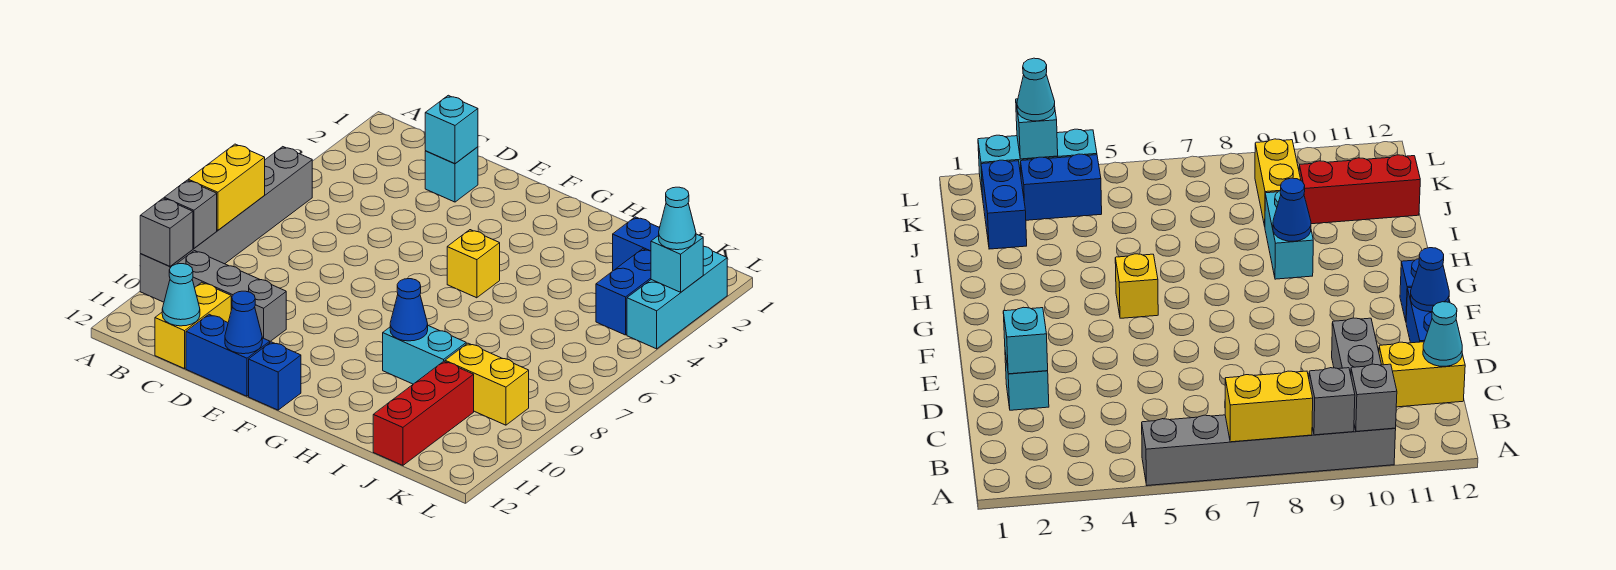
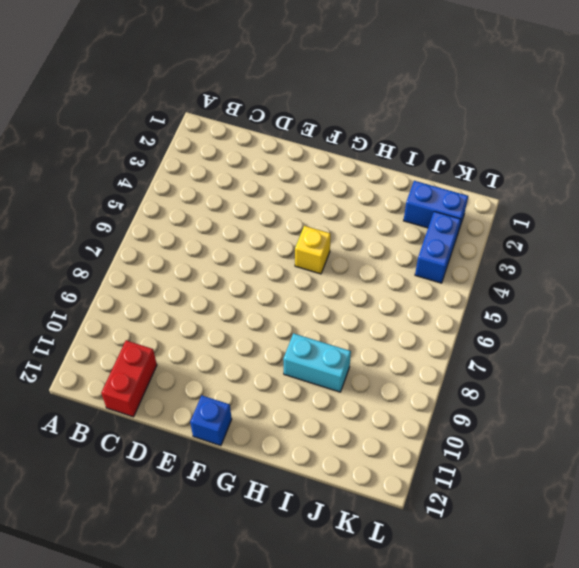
red brick C11:C12 level 1 -> yellow brick C11:C12 level 1
none -> grey brick A5:A10 level 1
none -> grey brick B10:D10 level 1
none -> cyan brick D2 level 1

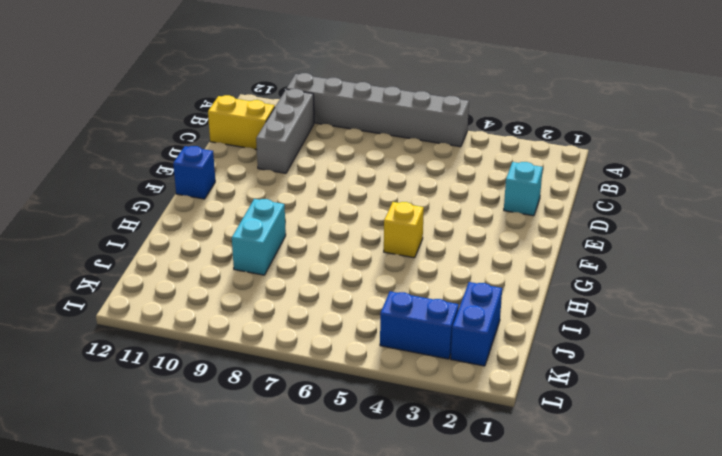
none -> blue brick D12:E12 level 1
none -> yellow brick J9:K9 level 1
none -> red brick J10:J12 level 1

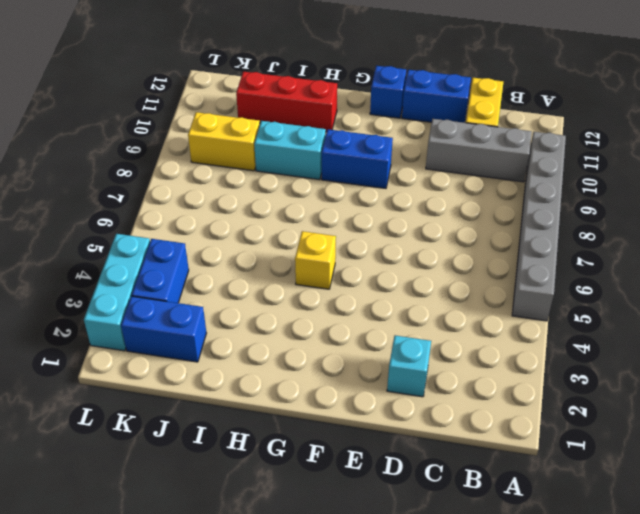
blue brick F9:G9 level 1 -> none
red brick H11:J11 level 1 -> red brick J10:J12 level 1
none -> yellow brick A7:A8 level 2
none -> grey brick A9 level 2
none -> grey brick A10 level 2

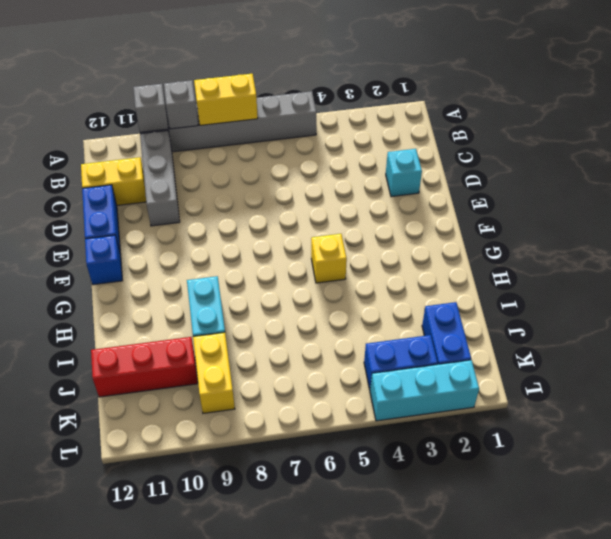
none -> cyan cone C12 level 2
none -> cyan brick D2 level 2
none -> blue cone E12 level 2

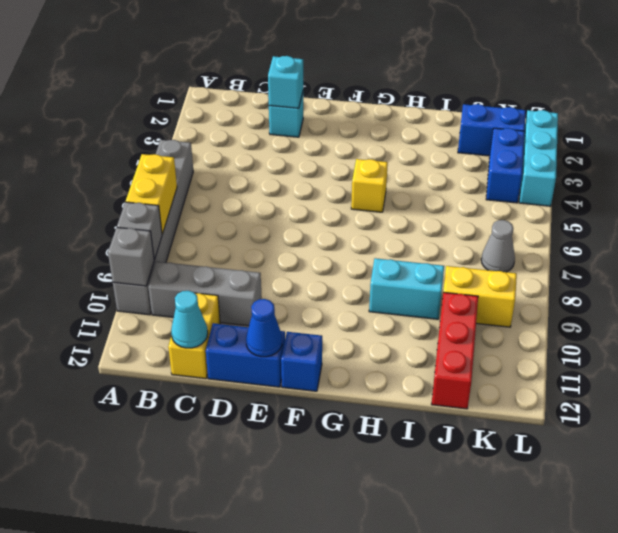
grey cone K7 level 1 -> none
none -> blue cone H9 level 2
none -> cyan brick L3 level 2
none -> cyan cone L3 level 3

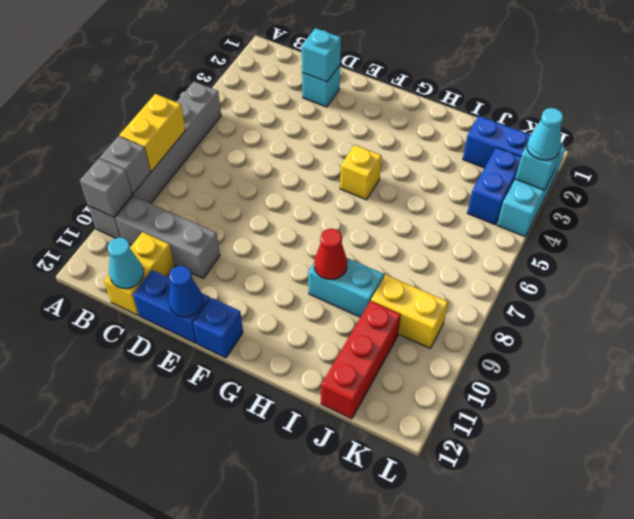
red cone H9 level 2 -> blue cone H9 level 2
============
What to do
Look through the entries above for the word "yellow". Copy every line where it shows up.

Written solution
red brick C11:C12 level 1 -> yellow brick C11:C12 level 1
none -> yellow brick J9:K9 level 1
none -> yellow brick A7:A8 level 2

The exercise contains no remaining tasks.